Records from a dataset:
· · · ·
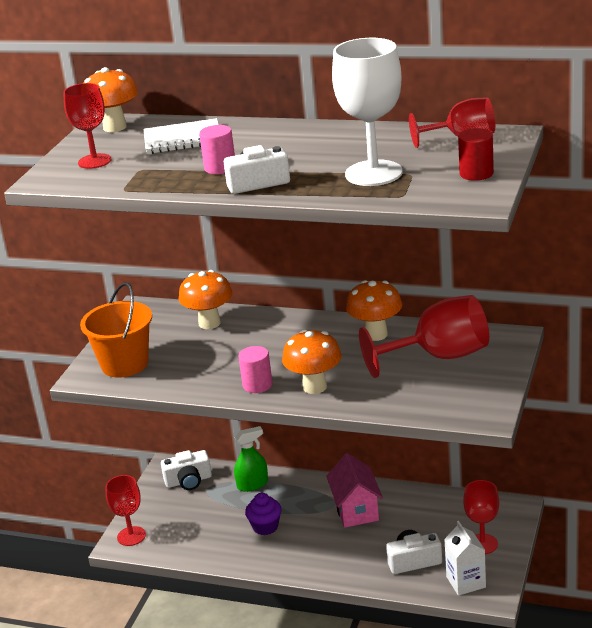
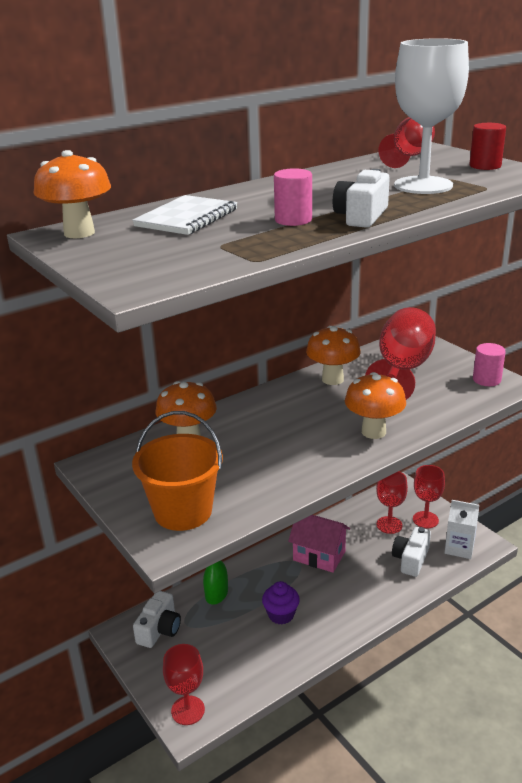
camera: 55 degrees left, 0 degrees up
(94, 161) = (146, 257): red goblet -> red goblet (389, 525)
(257, 385) = (331, 456): pink cylinder -> pink cylinder (486, 380)

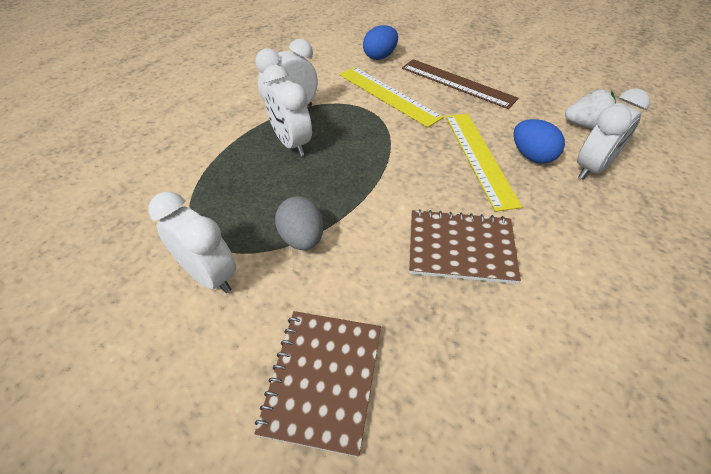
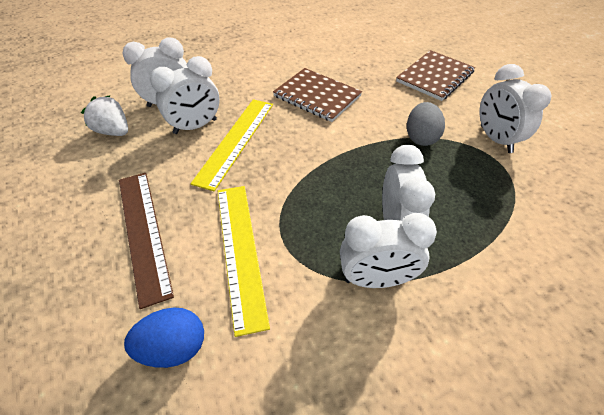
camera: 150 degrees left, 0 degrees up
(531, 156) = (195, 126): blue egg -> white clock

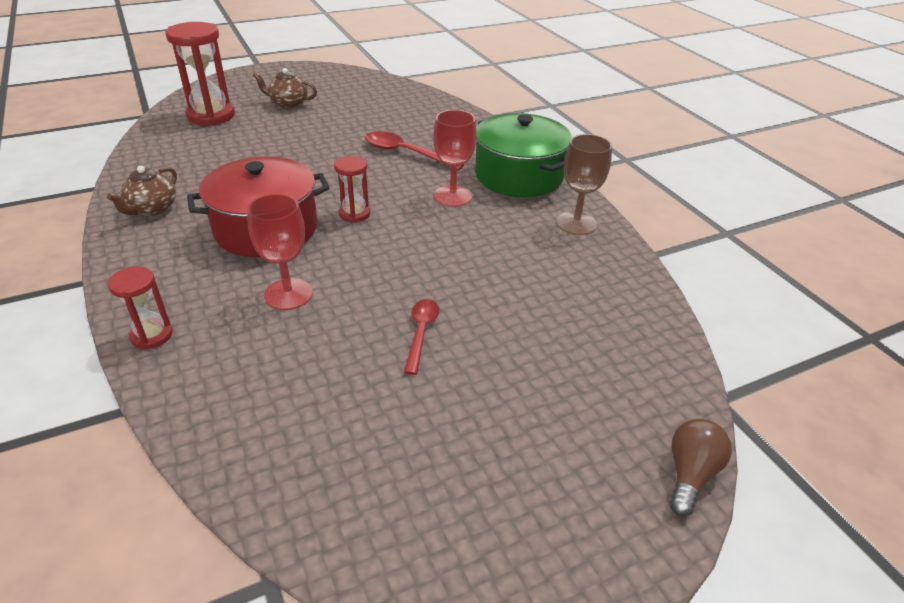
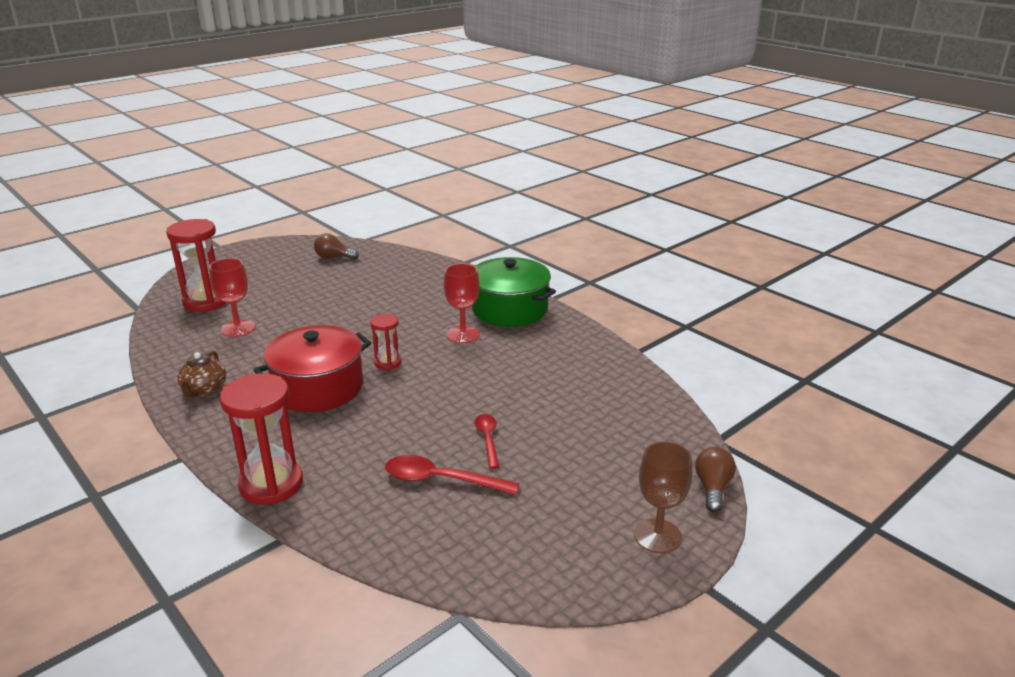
camera: 15 degrees left, 10 degrees down
(152, 335) = (271, 484): red hourglass -> red hourglass, size x1.85
(288, 103) = (273, 279): brown teapot -> none
(288, 294) = (367, 433): red goblet -> red goblet (238, 328)
(359, 90) = (334, 257): none -> brown light bulb
(405, 153) = (405, 306): red spoon -> red spoon (441, 480)
(576, 223) = (571, 338): brown goblet -> brown goblet (657, 536)

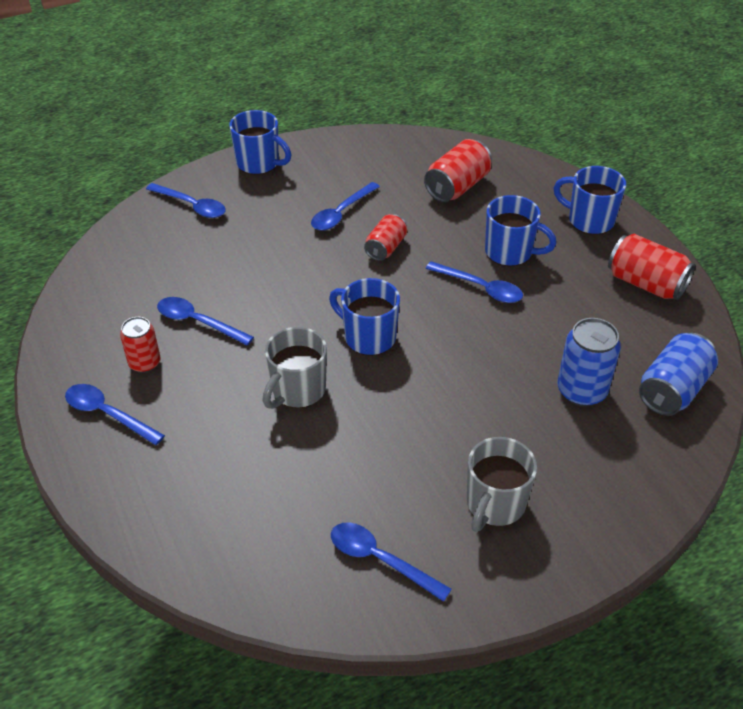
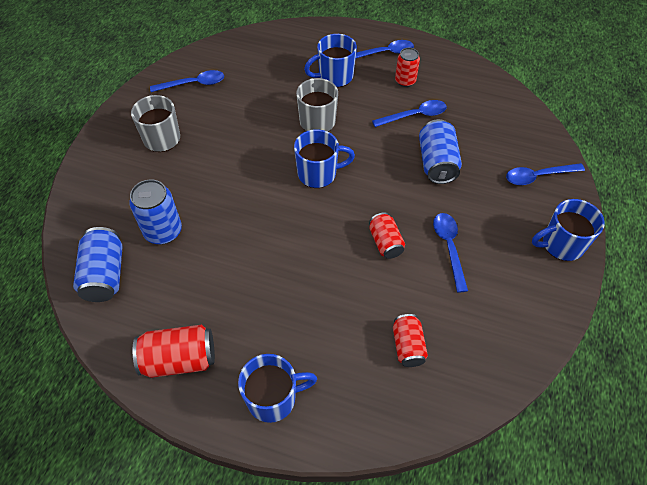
camera: 135 degrees right, 10 degrees up
(250, 270) = (437, 163): none -> blue can
(457, 187) = (408, 346): red can -> red can, size x0.65
(480, 288) = (291, 259): blue spoon -> none
(510, 252) = (302, 308): blue mug -> blue mug (334, 77)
· · · ·
REQUIREMENT: Each entry is to be returned as it stands, and each picture is to be left out.

ANSWER TO THE EXERCISE:
camera: 55 degrees left, 0 degrees up
(94, 161) = (146, 257): red goblet -> red goblet (389, 525)
(257, 385) = (331, 456): pink cylinder -> pink cylinder (486, 380)

camera: 150 degrees left, 0 degrees up
(531, 156) = (195, 126): blue egg -> white clock

camera: 15 degrees left, 10 degrees down
(152, 335) = (271, 484): red hourglass -> red hourglass, size x1.85
(288, 103) = (273, 279): brown teapot -> none
(288, 294) = (367, 433): red goblet -> red goblet (238, 328)
(359, 90) = (334, 257): none -> brown light bulb
(405, 153) = (405, 306): red spoon -> red spoon (441, 480)
(576, 223) = (571, 338): brown goblet -> brown goblet (657, 536)

camera: 135 degrees right, 10 degrees up
(250, 270) = (437, 163): none -> blue can
(457, 187) = (408, 346): red can -> red can, size x0.65
(480, 288) = (291, 259): blue spoon -> none
(510, 252) = (302, 308): blue mug -> blue mug (334, 77)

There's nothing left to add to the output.